*** Begin section ***

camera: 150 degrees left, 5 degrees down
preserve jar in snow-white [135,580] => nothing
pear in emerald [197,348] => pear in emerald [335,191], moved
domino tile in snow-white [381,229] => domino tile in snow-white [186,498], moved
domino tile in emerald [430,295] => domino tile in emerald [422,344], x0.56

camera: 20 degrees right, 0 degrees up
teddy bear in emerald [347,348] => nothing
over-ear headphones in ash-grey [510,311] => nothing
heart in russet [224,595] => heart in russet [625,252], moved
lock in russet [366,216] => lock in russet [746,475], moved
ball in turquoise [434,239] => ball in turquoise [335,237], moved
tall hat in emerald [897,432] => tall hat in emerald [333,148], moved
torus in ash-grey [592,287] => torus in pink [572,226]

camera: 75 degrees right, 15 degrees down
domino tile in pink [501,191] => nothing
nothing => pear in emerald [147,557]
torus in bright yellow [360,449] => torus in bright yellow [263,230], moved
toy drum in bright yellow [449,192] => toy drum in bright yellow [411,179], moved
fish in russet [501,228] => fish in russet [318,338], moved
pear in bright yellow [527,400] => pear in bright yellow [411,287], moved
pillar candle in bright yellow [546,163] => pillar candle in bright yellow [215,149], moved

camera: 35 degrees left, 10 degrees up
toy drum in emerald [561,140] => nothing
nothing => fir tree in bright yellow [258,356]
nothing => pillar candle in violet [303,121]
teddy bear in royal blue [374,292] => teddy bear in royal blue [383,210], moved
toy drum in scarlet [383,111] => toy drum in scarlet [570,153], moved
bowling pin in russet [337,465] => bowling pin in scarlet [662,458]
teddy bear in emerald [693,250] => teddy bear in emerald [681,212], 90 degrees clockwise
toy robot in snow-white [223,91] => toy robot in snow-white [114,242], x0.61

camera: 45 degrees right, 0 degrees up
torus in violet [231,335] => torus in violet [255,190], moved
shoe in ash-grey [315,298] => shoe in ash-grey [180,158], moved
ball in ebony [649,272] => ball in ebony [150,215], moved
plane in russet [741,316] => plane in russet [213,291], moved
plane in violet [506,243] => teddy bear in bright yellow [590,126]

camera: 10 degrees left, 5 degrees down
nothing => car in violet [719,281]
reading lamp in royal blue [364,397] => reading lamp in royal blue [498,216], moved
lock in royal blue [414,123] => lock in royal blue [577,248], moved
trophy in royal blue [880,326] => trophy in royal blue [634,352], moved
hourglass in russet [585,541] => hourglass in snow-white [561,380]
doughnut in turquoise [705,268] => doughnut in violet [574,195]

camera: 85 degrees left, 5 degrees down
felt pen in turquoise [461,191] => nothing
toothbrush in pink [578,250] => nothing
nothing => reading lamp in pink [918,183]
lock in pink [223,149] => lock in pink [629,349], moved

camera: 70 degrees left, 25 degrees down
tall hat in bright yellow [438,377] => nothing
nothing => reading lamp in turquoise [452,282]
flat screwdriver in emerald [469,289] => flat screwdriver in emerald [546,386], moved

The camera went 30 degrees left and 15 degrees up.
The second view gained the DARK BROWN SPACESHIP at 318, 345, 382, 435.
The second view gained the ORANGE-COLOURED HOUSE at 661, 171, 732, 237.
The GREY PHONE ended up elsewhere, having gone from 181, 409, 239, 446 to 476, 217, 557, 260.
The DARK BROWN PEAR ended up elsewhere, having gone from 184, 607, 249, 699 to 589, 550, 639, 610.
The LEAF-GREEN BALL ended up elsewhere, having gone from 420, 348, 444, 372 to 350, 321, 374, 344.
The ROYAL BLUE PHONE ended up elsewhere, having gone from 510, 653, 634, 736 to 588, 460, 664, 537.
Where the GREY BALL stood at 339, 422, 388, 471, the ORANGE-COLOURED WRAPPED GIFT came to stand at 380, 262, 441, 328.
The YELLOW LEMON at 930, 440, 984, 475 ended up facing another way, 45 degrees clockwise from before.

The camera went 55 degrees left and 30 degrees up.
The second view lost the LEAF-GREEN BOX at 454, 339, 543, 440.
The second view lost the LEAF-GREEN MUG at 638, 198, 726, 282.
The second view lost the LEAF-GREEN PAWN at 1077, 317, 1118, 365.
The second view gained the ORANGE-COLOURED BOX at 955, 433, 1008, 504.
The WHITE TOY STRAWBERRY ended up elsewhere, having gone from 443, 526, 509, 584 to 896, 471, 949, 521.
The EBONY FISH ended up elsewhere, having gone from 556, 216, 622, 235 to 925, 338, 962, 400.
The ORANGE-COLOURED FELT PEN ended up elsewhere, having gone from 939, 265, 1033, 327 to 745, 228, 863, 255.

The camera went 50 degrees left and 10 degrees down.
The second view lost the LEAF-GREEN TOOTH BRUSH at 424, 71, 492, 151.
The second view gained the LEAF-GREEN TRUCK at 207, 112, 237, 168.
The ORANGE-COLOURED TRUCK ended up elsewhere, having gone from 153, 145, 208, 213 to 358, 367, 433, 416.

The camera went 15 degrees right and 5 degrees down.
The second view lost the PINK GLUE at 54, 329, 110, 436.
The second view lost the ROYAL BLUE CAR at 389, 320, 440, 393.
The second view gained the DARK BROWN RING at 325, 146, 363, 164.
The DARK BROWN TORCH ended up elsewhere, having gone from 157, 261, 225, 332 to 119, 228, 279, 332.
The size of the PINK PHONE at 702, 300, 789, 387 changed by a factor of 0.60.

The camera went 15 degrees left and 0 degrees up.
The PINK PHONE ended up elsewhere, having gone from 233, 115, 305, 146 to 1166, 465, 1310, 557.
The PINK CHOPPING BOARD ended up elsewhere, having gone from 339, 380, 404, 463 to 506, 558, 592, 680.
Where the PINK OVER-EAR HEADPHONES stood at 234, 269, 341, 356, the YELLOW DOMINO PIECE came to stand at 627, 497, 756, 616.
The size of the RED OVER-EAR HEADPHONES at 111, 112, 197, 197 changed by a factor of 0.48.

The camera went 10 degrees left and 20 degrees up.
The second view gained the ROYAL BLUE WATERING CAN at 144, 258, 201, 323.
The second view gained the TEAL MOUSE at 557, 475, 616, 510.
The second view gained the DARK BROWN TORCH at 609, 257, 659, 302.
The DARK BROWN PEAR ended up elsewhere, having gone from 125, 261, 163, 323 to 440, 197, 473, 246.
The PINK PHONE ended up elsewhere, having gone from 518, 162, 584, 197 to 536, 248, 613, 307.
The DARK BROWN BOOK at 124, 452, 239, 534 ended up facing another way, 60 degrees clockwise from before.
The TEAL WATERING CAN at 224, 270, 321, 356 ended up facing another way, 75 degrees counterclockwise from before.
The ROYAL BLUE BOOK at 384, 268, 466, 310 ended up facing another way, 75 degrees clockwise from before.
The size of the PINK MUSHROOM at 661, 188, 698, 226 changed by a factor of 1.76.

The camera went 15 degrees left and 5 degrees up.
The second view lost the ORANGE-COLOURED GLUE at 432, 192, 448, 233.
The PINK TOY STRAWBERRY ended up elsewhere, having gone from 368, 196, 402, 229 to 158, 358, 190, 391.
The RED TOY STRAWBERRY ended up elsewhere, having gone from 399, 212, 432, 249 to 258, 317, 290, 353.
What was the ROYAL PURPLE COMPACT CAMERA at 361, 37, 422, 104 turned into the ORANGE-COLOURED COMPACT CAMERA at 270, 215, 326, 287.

*** End section ***

- [Task to carry out]: From the line holding "The ROYAL BLUE PHONE" to the line holding "Where the GREY", inclusive, restate each line above exactly as written.

- [Result of this task]:
The ROYAL BLUE PHONE ended up elsewhere, having gone from 510, 653, 634, 736 to 588, 460, 664, 537.
Where the GREY BALL stood at 339, 422, 388, 471, the ORANGE-COLOURED WRAPPED GIFT came to stand at 380, 262, 441, 328.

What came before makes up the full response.